* ASSIGNED TASK
In the listing that follows, the range to quote begins at the line that has "libro (rojo) (3rd" and ends after the line that has "regadera (turquesa) (1st"; quote it verbatim and add nothing.

* THE INPUT
__________________________________________________
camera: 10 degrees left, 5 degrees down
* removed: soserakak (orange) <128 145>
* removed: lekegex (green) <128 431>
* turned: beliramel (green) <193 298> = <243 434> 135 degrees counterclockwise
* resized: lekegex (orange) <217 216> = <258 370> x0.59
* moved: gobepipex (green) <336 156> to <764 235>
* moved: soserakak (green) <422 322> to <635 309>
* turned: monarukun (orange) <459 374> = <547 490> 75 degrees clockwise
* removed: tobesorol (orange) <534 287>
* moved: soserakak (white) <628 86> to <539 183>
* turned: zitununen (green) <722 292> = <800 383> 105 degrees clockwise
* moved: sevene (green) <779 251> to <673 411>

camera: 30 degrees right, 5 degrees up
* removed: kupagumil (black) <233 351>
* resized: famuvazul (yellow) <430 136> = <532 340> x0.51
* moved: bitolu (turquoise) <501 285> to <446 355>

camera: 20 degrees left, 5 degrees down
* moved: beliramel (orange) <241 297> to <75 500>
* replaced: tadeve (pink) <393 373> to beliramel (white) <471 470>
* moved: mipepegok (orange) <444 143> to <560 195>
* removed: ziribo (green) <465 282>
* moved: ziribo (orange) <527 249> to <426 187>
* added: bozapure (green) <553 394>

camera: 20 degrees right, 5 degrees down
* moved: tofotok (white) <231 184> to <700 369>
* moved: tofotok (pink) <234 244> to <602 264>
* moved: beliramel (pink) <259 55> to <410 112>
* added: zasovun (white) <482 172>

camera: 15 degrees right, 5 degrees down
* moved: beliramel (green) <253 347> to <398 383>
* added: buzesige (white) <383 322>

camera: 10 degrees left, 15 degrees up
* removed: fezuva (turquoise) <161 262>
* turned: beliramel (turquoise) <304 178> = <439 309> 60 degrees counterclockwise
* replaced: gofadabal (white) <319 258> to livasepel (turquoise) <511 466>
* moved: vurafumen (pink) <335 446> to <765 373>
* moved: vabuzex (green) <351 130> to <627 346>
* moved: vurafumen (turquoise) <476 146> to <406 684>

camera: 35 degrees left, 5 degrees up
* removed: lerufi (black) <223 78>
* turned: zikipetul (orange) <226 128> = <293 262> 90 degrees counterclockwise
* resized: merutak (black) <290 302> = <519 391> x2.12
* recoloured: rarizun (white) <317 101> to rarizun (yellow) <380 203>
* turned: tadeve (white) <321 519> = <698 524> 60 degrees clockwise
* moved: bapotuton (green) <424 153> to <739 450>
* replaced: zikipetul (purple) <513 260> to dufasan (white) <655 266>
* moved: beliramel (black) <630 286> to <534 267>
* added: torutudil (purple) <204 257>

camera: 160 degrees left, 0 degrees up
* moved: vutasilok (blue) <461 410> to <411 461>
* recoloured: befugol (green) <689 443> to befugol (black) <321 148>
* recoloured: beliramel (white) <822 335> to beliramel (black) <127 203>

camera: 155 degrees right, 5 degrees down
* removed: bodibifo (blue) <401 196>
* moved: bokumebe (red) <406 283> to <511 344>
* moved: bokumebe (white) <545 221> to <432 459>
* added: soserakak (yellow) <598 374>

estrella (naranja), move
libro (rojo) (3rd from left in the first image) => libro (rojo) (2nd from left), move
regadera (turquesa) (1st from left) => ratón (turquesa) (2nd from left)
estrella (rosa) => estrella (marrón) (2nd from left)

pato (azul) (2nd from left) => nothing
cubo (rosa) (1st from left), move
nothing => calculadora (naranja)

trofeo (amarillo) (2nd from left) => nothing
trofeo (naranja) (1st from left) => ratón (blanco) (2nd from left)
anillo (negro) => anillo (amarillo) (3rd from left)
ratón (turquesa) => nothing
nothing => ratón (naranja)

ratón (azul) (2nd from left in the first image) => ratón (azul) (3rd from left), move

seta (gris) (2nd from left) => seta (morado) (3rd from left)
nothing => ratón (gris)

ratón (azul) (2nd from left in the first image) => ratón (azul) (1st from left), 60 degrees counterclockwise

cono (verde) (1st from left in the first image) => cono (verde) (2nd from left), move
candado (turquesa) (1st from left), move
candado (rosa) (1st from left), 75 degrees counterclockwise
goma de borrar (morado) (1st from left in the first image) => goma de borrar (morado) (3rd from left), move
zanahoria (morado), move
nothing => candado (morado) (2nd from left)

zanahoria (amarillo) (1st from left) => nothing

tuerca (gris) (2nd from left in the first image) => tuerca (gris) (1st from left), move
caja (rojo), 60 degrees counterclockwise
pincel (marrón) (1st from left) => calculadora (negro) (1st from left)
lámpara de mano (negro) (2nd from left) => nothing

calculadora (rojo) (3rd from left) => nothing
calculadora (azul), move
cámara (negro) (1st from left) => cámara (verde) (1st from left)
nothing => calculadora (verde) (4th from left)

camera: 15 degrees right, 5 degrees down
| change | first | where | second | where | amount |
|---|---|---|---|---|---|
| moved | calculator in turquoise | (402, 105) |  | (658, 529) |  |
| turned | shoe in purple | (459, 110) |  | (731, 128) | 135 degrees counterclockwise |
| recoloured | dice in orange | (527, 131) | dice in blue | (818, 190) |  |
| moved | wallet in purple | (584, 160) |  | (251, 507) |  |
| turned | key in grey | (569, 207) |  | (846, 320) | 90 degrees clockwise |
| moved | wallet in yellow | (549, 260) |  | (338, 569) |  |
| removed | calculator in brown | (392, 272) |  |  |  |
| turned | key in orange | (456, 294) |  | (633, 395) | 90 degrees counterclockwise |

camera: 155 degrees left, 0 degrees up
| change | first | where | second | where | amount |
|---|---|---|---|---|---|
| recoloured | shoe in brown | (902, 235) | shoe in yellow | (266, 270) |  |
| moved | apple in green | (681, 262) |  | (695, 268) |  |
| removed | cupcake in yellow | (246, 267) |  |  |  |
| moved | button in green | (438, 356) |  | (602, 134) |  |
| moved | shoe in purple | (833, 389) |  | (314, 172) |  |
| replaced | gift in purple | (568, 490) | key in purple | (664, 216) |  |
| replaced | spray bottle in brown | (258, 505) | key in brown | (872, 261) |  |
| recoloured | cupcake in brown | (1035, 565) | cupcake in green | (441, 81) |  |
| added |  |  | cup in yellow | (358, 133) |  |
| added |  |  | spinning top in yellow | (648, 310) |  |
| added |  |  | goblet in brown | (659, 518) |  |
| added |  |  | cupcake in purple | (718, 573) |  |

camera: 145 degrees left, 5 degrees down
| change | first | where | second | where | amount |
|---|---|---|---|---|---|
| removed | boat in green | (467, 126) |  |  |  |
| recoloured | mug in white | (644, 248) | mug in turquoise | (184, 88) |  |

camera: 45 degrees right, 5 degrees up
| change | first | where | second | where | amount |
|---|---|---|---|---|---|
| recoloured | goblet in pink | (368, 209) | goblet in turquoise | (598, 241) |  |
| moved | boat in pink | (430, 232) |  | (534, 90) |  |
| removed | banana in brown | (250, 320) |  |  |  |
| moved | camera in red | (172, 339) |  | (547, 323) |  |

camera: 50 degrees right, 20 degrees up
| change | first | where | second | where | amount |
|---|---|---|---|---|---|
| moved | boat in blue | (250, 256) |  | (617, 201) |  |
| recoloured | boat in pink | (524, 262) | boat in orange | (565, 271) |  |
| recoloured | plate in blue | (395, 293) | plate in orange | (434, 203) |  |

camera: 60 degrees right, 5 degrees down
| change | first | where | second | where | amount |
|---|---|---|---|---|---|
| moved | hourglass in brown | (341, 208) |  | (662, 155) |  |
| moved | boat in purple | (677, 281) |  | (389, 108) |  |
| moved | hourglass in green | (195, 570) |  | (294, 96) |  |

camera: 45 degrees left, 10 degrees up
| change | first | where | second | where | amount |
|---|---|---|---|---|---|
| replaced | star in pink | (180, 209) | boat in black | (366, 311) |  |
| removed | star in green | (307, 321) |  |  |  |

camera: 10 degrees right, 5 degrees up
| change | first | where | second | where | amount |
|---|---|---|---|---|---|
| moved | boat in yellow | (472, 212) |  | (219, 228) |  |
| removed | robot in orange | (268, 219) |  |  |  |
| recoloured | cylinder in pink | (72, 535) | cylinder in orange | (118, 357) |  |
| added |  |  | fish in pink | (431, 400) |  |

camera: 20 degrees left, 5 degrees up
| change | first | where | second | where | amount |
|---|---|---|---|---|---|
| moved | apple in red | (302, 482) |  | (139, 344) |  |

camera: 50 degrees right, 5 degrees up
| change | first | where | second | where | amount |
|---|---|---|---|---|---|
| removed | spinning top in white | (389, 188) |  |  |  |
__________________________________________________
* REPLY TO THE EXERCISE
libro (rojo) (3rd from left in the first image) => libro (rojo) (2nd from left), move
regadera (turquesa) (1st from left) => ratón (turquesa) (2nd from left)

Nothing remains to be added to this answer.